Data for the task

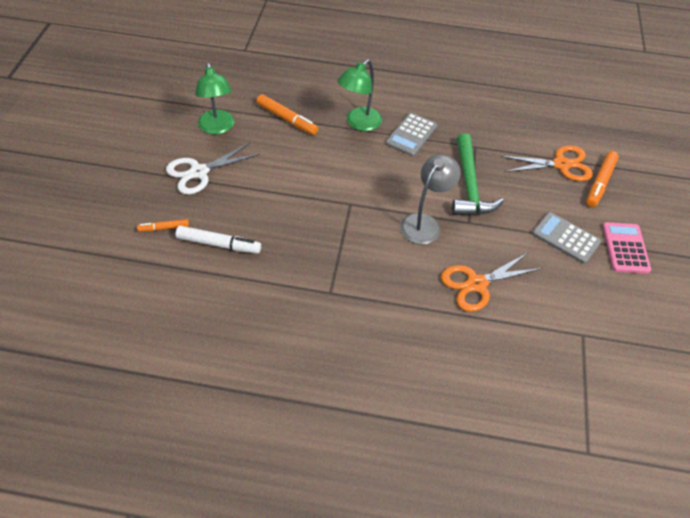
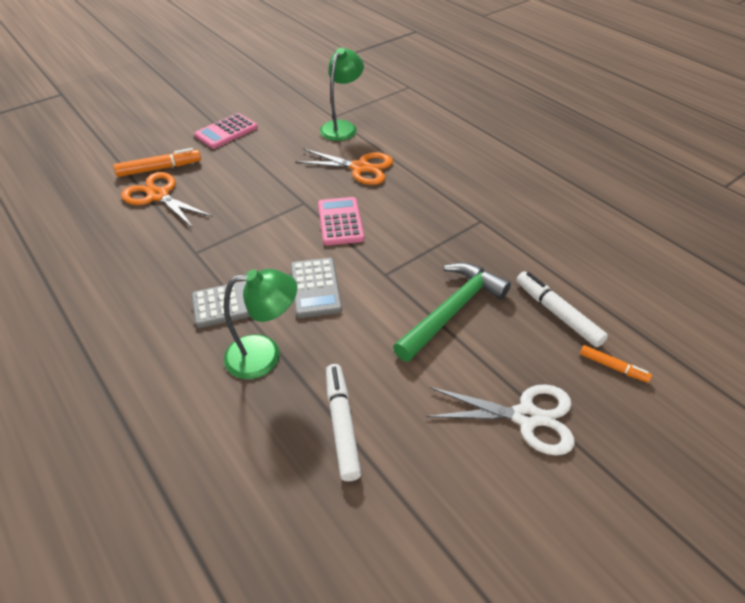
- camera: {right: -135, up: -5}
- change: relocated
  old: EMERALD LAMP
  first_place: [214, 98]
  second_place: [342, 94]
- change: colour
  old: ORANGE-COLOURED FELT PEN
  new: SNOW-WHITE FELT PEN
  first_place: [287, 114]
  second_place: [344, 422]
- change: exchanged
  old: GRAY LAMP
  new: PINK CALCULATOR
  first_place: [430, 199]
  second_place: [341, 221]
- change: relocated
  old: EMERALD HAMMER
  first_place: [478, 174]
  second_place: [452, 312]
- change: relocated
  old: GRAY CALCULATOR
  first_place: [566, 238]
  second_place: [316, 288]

Work order
Your copy of the entries must be exact and must not include any of their pictures.

Finished exercise
- camera: {right: -135, up: -5}
- change: relocated
  old: EMERALD LAMP
  first_place: [214, 98]
  second_place: [342, 94]
- change: colour
  old: ORANGE-COLOURED FELT PEN
  new: SNOW-WHITE FELT PEN
  first_place: [287, 114]
  second_place: [344, 422]
- change: exchanged
  old: GRAY LAMP
  new: PINK CALCULATOR
  first_place: [430, 199]
  second_place: [341, 221]
- change: relocated
  old: EMERALD HAMMER
  first_place: [478, 174]
  second_place: [452, 312]
- change: relocated
  old: GRAY CALCULATOR
  first_place: [566, 238]
  second_place: [316, 288]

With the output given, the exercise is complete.